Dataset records
::::
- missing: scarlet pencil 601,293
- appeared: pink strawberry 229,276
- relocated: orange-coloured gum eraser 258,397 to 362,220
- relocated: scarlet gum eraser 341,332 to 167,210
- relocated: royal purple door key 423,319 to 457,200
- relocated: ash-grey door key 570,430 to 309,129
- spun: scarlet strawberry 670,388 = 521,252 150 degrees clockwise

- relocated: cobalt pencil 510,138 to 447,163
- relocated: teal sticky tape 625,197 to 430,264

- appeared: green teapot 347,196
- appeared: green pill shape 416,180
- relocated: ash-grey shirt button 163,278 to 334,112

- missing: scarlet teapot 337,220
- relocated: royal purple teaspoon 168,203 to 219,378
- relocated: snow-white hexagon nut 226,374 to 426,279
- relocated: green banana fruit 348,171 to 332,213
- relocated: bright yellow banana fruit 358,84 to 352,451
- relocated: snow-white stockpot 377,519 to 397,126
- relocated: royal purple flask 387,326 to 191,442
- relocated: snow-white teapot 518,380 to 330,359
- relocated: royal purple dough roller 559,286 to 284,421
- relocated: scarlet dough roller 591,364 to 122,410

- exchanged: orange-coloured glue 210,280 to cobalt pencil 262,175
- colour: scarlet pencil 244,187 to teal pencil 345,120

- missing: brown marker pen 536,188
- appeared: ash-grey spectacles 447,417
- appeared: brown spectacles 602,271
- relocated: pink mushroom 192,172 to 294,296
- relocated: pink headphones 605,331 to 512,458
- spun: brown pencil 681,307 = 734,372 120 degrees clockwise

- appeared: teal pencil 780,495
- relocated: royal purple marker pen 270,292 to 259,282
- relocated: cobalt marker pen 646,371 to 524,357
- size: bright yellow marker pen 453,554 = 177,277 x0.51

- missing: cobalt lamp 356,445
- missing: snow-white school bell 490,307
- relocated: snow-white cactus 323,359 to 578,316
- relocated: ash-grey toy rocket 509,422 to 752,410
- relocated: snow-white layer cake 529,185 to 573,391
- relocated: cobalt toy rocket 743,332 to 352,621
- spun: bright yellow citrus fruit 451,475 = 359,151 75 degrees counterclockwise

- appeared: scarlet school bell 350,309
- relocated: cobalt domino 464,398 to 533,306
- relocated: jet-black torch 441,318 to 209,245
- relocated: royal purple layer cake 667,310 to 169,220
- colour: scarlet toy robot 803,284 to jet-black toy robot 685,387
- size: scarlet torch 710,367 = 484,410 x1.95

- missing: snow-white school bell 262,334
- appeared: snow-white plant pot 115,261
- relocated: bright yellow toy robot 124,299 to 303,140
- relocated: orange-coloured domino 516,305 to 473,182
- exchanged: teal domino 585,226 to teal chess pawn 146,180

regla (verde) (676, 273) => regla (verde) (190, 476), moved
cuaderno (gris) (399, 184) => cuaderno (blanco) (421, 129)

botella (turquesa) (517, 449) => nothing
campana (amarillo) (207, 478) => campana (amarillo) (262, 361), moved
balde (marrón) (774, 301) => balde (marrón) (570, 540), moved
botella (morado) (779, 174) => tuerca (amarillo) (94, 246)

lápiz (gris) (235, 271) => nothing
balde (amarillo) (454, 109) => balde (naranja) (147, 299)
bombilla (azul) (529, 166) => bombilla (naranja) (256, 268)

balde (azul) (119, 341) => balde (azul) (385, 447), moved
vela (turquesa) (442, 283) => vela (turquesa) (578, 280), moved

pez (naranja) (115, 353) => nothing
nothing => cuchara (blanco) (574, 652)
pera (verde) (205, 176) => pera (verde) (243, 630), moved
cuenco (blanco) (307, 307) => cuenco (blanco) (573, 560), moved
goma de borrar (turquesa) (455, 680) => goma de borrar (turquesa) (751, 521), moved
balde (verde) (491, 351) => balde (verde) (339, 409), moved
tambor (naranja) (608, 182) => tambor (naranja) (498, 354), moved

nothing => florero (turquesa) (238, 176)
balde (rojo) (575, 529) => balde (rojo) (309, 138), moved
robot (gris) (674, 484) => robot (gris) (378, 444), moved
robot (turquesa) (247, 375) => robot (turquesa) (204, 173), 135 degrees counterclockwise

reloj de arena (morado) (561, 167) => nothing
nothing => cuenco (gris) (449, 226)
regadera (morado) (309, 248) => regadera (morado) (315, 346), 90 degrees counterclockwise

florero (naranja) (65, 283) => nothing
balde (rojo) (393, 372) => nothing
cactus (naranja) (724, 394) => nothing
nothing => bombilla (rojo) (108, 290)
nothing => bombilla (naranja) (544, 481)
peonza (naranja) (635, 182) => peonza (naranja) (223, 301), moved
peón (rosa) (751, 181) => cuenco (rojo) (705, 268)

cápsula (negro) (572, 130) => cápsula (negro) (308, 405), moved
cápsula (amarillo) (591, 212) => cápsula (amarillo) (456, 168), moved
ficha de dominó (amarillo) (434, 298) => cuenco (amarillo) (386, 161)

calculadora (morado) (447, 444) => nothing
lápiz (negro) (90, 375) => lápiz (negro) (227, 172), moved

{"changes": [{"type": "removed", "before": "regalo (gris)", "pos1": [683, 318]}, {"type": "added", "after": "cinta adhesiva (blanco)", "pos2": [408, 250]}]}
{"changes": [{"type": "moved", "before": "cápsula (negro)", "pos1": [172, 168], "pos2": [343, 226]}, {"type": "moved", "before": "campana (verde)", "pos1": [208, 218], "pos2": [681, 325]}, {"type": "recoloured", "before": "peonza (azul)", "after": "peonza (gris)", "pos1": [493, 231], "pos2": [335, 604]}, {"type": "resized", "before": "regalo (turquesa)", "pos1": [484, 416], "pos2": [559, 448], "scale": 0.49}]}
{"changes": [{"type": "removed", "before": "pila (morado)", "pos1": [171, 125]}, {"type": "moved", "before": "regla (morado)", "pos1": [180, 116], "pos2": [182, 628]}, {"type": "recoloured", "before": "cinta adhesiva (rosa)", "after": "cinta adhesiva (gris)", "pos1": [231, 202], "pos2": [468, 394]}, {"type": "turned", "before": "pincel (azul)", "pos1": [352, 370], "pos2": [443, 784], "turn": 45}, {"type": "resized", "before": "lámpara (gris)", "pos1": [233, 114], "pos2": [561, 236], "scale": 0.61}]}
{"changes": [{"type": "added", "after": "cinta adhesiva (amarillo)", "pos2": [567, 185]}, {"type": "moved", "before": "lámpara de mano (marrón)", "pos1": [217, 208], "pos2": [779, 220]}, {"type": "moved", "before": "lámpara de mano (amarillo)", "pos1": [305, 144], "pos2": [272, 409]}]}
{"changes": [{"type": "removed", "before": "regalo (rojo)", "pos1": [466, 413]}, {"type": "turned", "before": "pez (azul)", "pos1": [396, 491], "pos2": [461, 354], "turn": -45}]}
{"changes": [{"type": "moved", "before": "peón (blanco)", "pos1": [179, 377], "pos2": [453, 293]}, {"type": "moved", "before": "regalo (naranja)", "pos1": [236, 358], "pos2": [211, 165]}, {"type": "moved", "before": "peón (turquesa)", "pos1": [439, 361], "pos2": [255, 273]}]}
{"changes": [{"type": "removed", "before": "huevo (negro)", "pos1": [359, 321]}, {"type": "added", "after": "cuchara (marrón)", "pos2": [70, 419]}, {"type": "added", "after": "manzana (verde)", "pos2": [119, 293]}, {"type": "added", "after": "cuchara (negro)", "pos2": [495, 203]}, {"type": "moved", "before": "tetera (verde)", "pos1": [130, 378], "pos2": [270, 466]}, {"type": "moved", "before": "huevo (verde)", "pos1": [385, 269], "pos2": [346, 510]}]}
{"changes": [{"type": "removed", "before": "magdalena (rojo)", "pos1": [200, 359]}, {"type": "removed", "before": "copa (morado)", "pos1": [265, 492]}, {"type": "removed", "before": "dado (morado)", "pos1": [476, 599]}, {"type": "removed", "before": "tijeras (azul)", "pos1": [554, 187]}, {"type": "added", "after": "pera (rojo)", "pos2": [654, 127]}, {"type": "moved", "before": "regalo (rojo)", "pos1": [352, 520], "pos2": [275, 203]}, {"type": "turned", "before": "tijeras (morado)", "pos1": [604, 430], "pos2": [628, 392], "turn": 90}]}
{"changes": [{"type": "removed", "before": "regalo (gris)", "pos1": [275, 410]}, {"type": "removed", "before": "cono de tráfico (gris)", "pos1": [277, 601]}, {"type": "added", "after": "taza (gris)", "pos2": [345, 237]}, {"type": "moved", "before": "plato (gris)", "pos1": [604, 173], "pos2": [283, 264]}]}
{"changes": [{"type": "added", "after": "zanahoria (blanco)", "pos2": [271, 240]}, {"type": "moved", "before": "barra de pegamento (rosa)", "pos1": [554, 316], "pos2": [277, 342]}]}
::::
ACTION ITEM: Examine the records and pull out every line where the string "marker" occurs.

TASK OUTPUT:
- missing: brown marker pen 536,188
- relocated: royal purple marker pen 270,292 to 259,282
- relocated: cobalt marker pen 646,371 to 524,357
- size: bright yellow marker pen 453,554 = 177,277 x0.51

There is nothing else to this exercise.